- _Required work_
Would you output all the lines below precisely as they stand, leaving each picture out?

== Recorded data ==

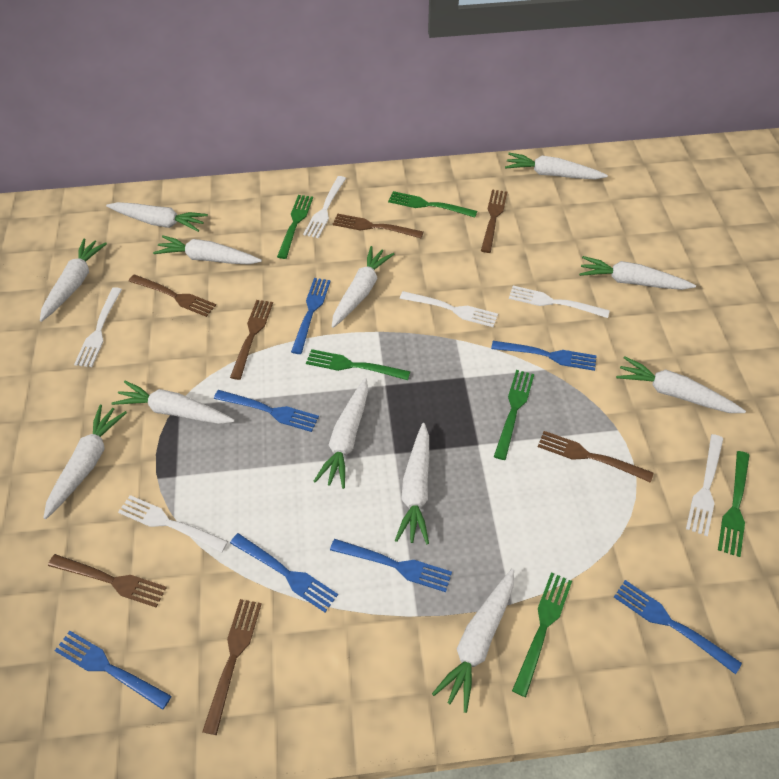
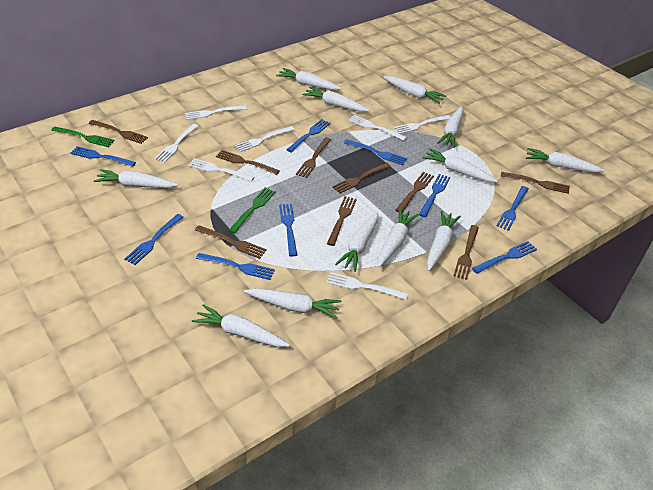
blue fork: 7 -> 9
brown fork: 7 -> 9
green fork: 6 -> 2
white fork: 6 -> 7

===

- _Written answer_
blue fork: 7 -> 9
brown fork: 7 -> 9
green fork: 6 -> 2
white fork: 6 -> 7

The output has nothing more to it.